What to produce: Reproduce each line of the entries that carries "parking".

Coordinate output tasks:
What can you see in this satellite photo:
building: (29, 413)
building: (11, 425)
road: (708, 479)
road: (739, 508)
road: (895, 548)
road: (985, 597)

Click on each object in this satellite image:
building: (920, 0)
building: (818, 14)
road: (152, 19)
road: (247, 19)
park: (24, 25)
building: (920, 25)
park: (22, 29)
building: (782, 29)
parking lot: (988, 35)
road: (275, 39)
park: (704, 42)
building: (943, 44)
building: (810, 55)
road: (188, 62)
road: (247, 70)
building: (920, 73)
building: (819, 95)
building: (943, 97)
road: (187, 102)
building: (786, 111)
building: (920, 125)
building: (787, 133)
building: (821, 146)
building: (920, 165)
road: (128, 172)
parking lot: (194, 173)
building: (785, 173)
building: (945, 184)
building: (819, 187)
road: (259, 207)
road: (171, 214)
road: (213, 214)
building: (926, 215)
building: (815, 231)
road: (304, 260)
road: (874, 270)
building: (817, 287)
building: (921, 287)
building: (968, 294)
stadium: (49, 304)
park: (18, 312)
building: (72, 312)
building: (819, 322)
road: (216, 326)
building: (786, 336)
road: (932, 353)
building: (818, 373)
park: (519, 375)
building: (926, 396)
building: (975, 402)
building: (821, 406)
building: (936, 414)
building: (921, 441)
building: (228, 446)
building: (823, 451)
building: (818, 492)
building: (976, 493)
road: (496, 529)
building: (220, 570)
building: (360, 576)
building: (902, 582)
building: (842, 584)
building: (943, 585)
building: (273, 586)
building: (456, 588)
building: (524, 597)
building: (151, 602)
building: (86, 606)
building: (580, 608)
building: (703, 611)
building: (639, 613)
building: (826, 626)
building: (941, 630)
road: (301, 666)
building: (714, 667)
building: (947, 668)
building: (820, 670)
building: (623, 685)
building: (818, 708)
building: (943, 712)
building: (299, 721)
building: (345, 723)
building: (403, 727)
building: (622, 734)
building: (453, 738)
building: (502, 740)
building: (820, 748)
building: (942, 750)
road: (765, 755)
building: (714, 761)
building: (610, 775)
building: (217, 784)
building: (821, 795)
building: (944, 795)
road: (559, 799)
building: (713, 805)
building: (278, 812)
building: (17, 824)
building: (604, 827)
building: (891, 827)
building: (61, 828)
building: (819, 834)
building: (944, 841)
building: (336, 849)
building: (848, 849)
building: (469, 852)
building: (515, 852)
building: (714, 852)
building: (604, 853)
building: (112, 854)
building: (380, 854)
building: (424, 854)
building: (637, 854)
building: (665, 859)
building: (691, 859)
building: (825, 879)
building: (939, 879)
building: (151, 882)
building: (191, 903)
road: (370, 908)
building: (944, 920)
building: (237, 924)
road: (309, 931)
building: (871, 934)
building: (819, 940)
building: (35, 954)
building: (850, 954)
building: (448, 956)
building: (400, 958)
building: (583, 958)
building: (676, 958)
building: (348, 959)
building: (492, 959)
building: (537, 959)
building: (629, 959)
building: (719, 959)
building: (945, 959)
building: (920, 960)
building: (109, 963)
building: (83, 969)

Result below:
parking lot: (988, 35)
parking lot: (194, 173)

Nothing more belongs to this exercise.